* [What needs to be done] Transcribe the following records exactly, images excluded.

* [Provided information]
######
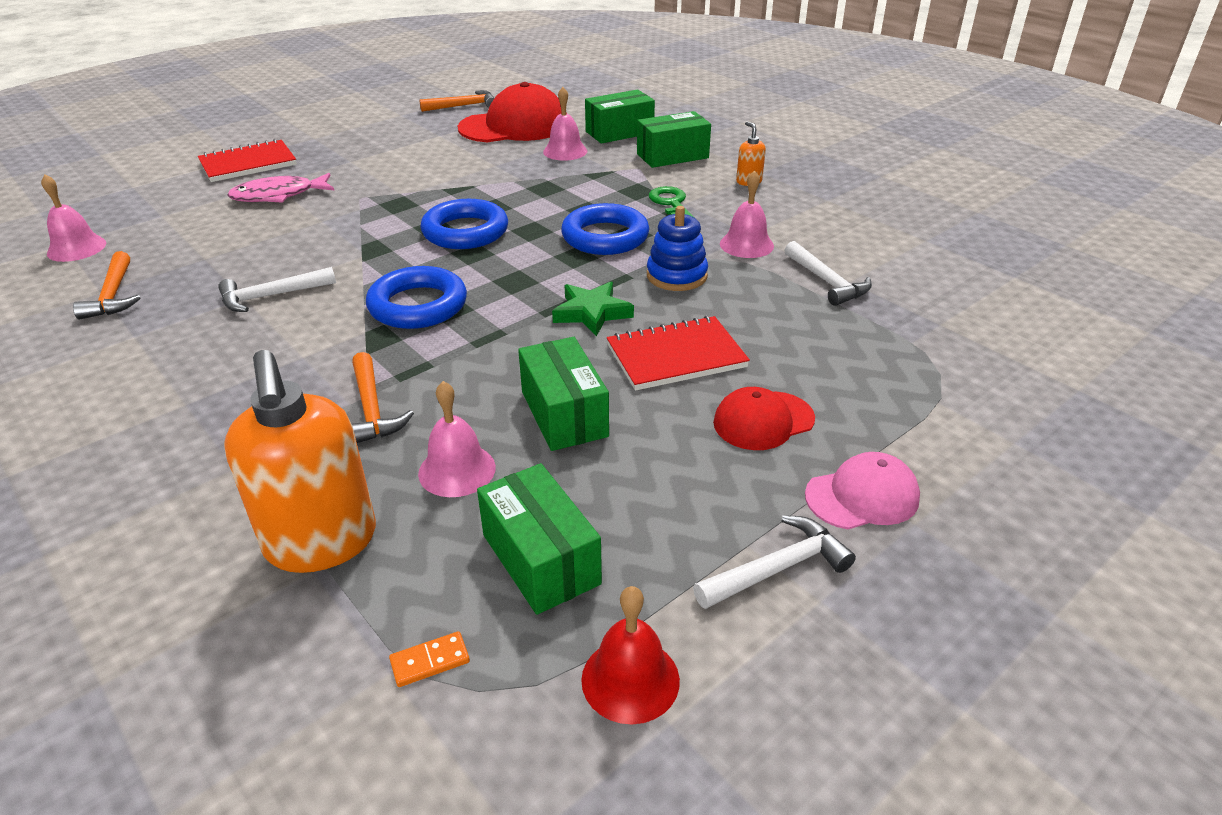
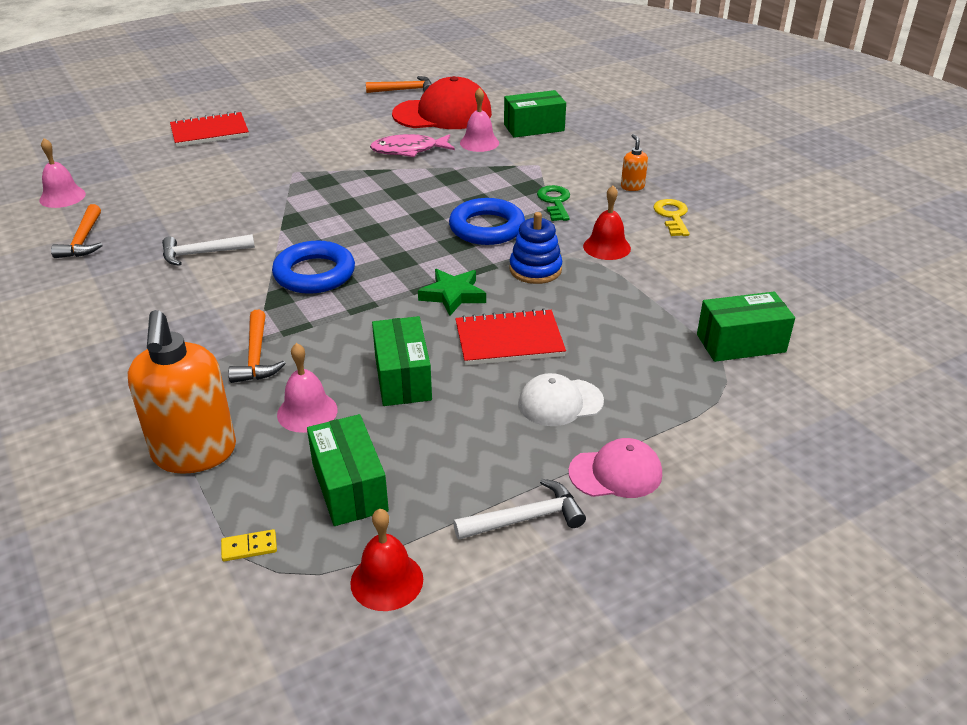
camera: 10 degrees right, 0 degrees up
pink fish [227,173,334,203] -> pink fish moved to [370,134,455,157]
orange domino [389,631,470,687] -> yellow domino [221,529,277,562]
blue ring [420,199,508,249] -> none
green box [637,111,711,168] -> green box moved to [697,292,795,362]
red cap [713,387,815,450] -> white cap [518,373,604,426]
pink bell [720,170,774,258] -> red bell [583,186,631,260]
white hammer [784,241,872,306] -> none
none -> yellow key [653,199,690,236]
######
* [Exercise response]
camera: 10 degrees right, 0 degrees up
pink fish [227,173,334,203] -> pink fish moved to [370,134,455,157]
orange domino [389,631,470,687] -> yellow domino [221,529,277,562]
blue ring [420,199,508,249] -> none
green box [637,111,711,168] -> green box moved to [697,292,795,362]
red cap [713,387,815,450] -> white cap [518,373,604,426]
pink bell [720,170,774,258] -> red bell [583,186,631,260]
white hammer [784,241,872,306] -> none
none -> yellow key [653,199,690,236]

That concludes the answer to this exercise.